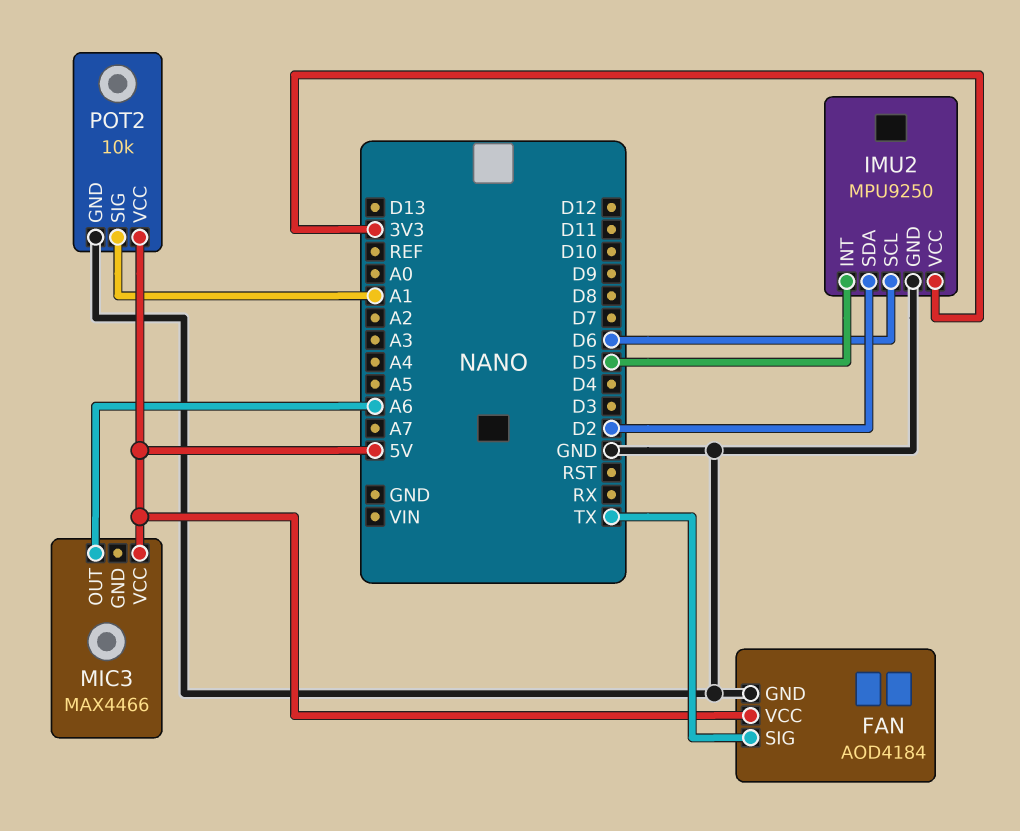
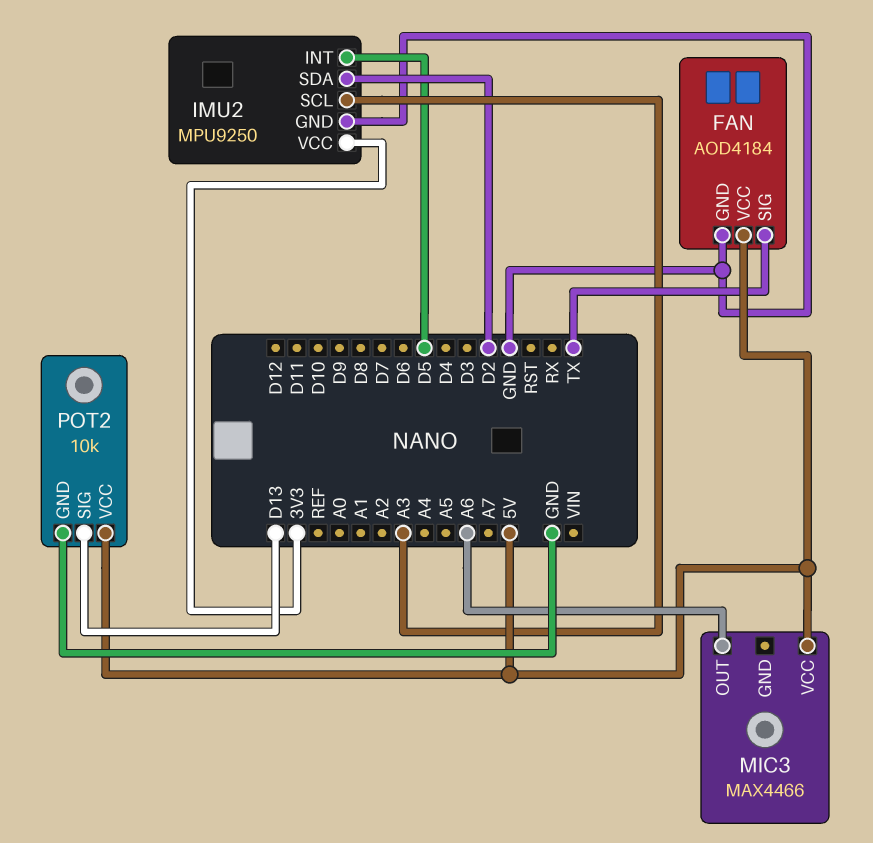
IMU2 pin SCL: D6 -> A3
POT2 pin SIG: A1 -> D13

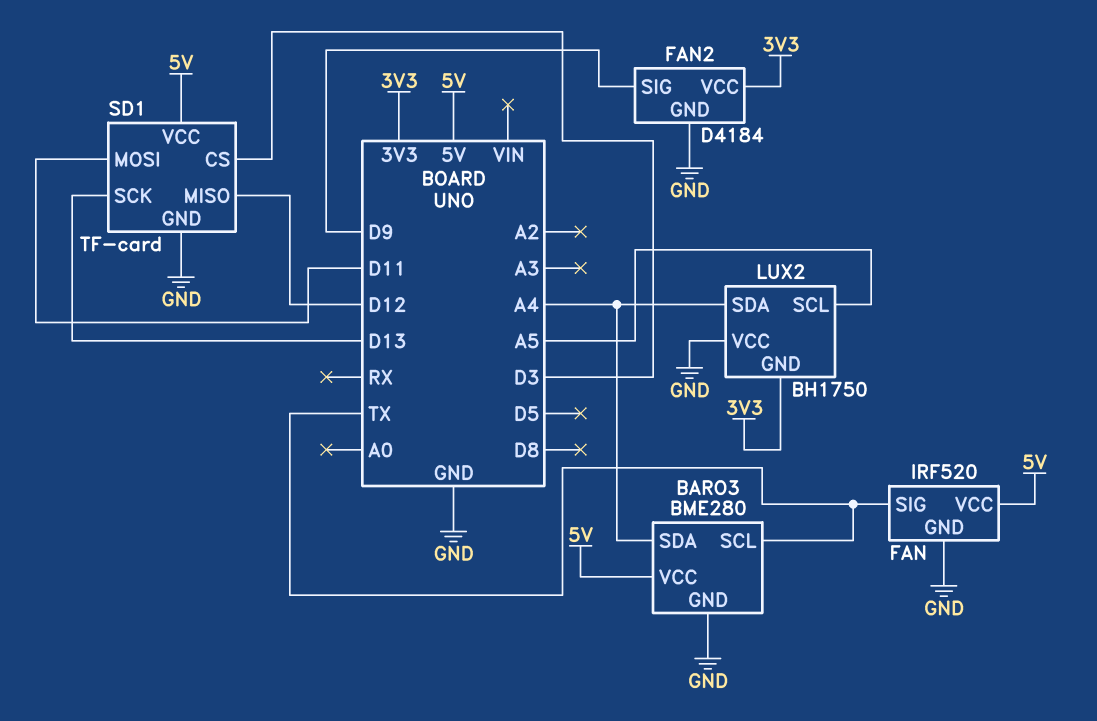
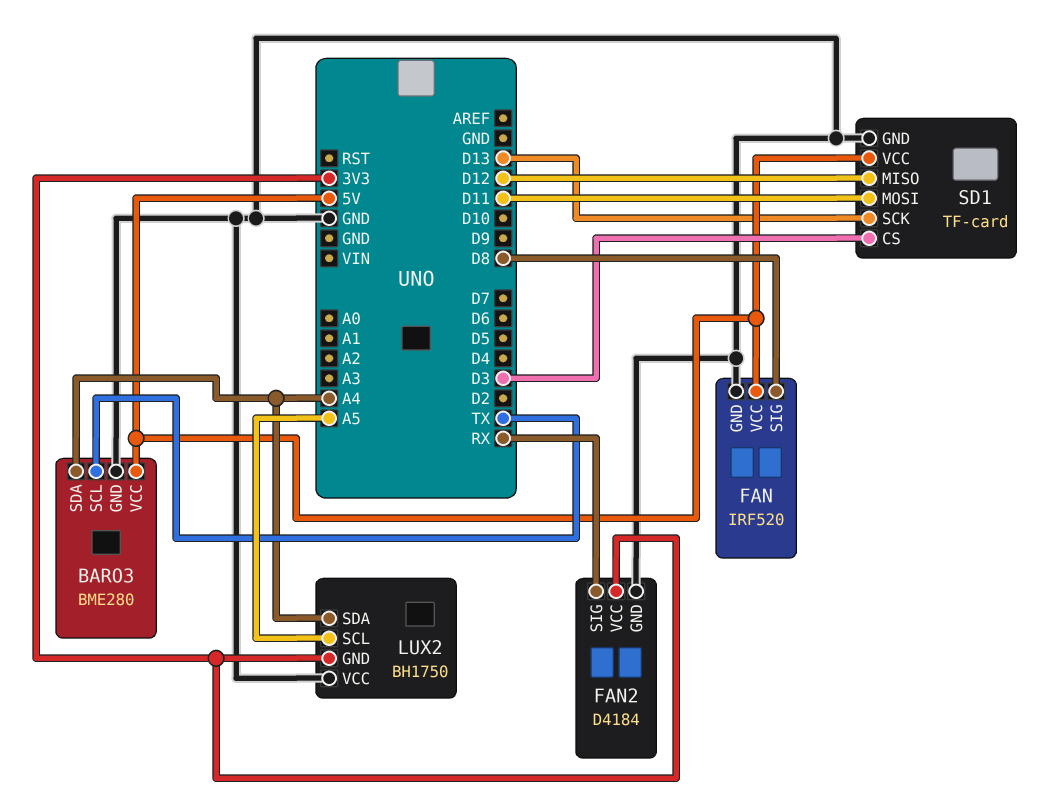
FAN pin SIG: TX -> D8
FAN2 pin SIG: D9 -> RX

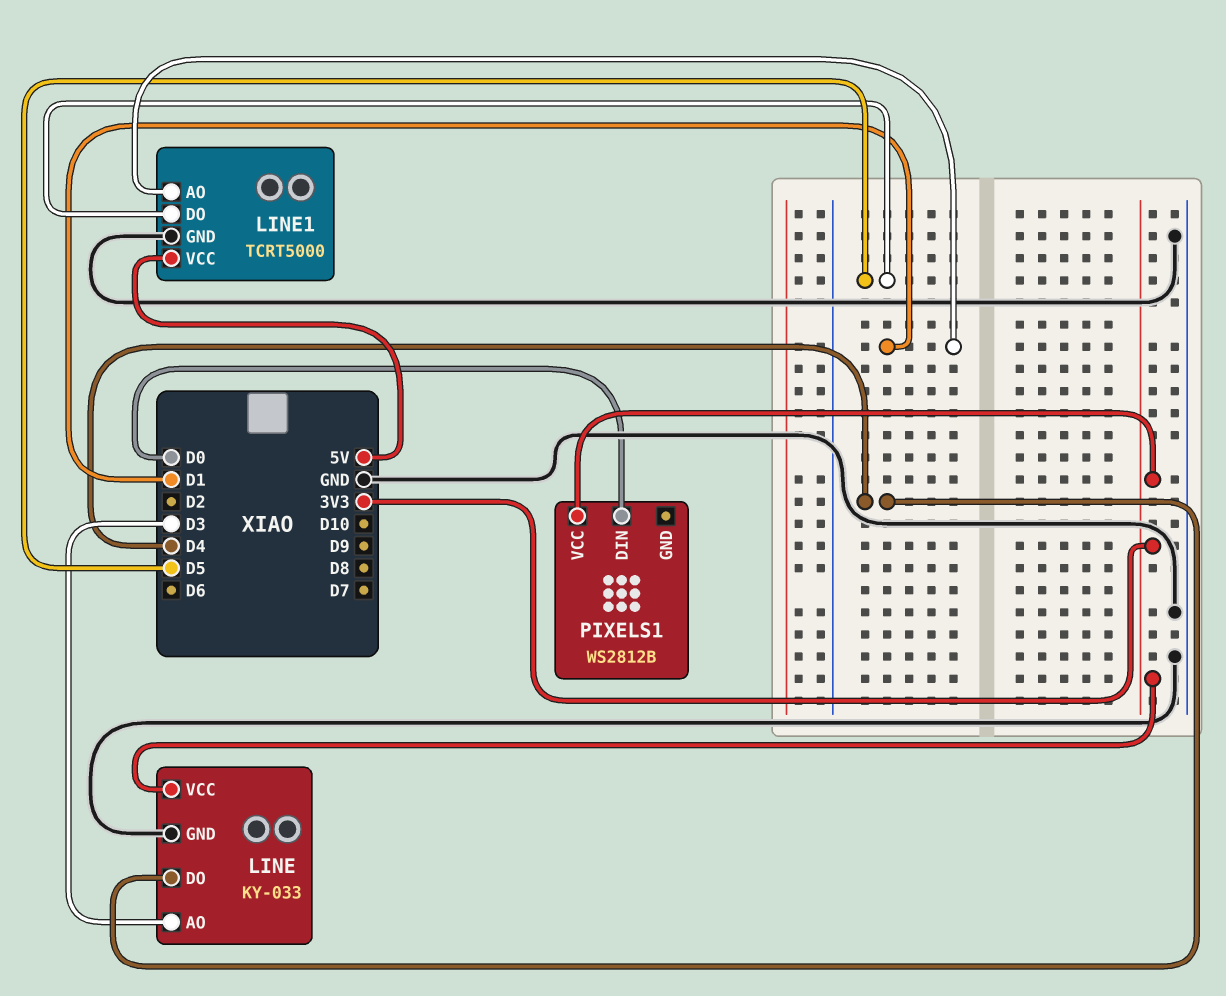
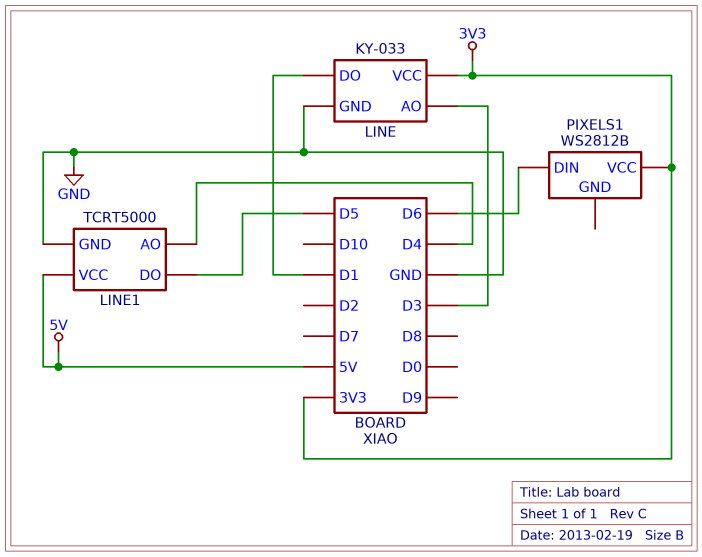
LINE pin DO: D4 -> D1
LINE1 pin AO: D1 -> D4
PIXELS1 pin DIN: D0 -> D6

=-=-=

From the first line to the last, copy the records above exactly and leave out the pictures.

IMU2 pin SCL: D6 -> A3
POT2 pin SIG: A1 -> D13

FAN pin SIG: TX -> D8
FAN2 pin SIG: D9 -> RX

LINE pin DO: D4 -> D1
LINE1 pin AO: D1 -> D4
PIXELS1 pin DIN: D0 -> D6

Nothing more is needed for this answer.